* **Source records**

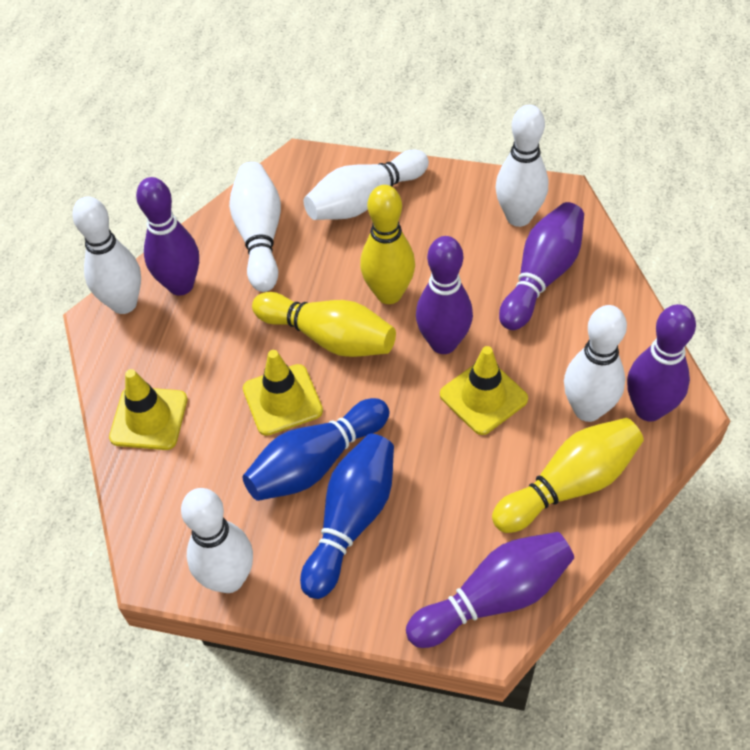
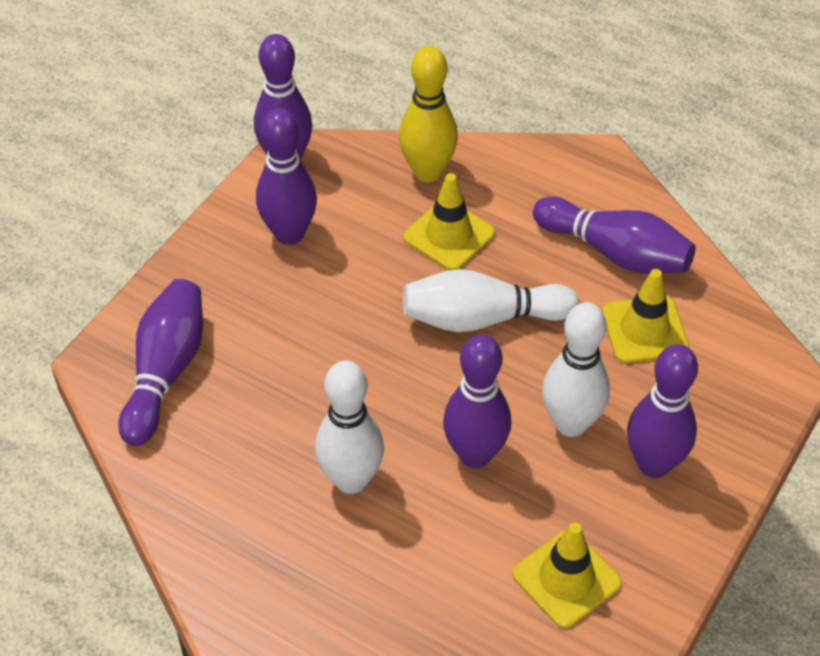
blue bowling pin: 2 -> 0
purple bowling pin: 5 -> 6
white bowling pin: 6 -> 3
yellow bowling pin: 3 -> 1

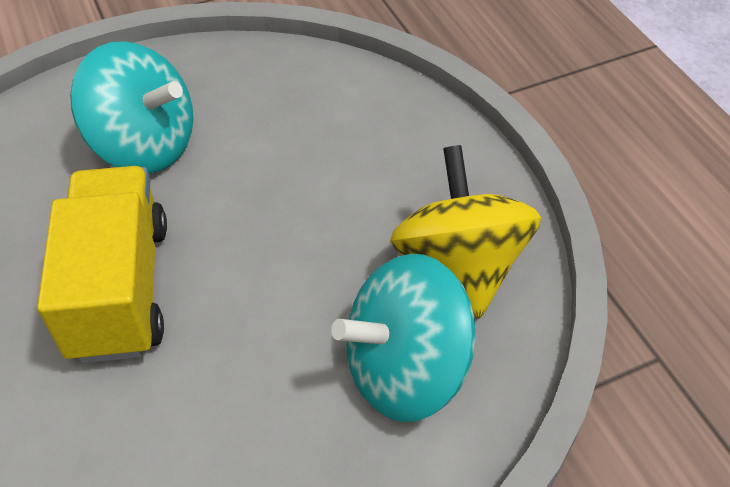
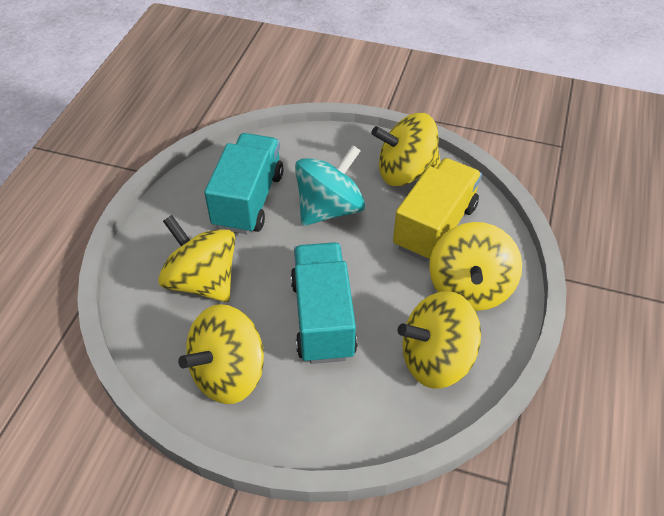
turquoise spinning top: 2 -> 1
turquoise truck: 0 -> 2
yellow spinning top: 1 -> 5

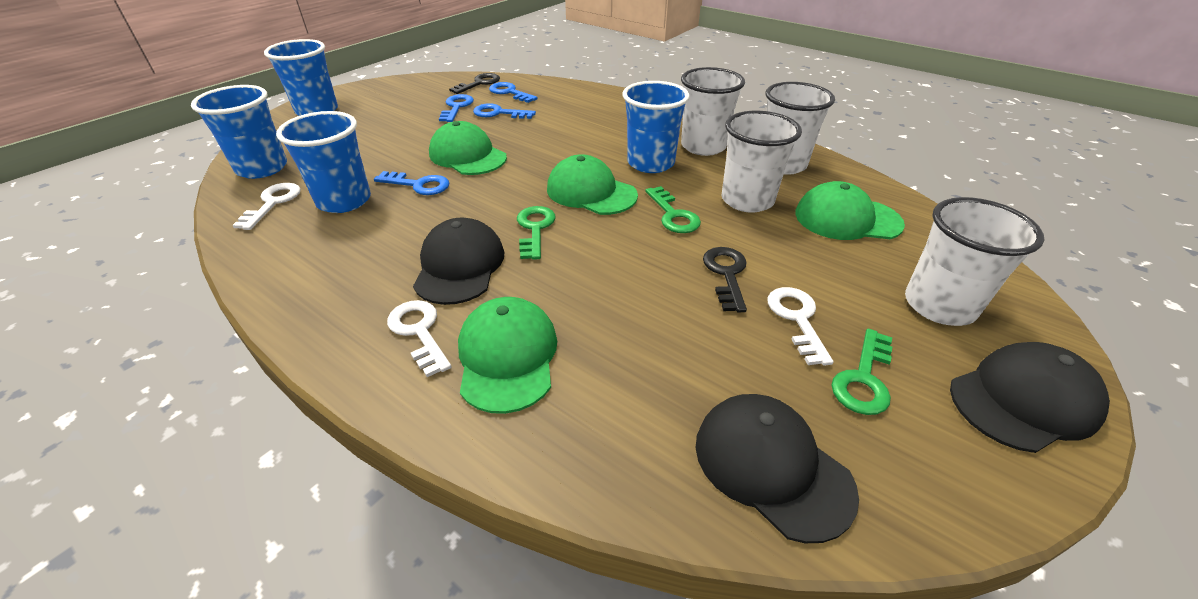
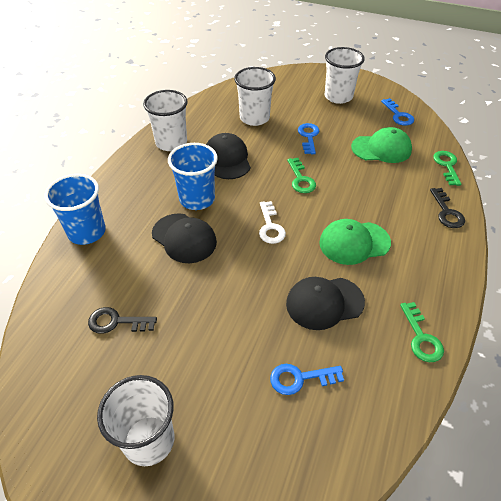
blue cup: 4 -> 2
blue key: 4 -> 3
green cap: 4 -> 2
white key: 3 -> 1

* **What you need to do**
A faithful copy of all the lines above is needed, with the pictures omitted.

* **Problem solution**
blue bowling pin: 2 -> 0
purple bowling pin: 5 -> 6
white bowling pin: 6 -> 3
yellow bowling pin: 3 -> 1

turquoise spinning top: 2 -> 1
turquoise truck: 0 -> 2
yellow spinning top: 1 -> 5

blue cup: 4 -> 2
blue key: 4 -> 3
green cap: 4 -> 2
white key: 3 -> 1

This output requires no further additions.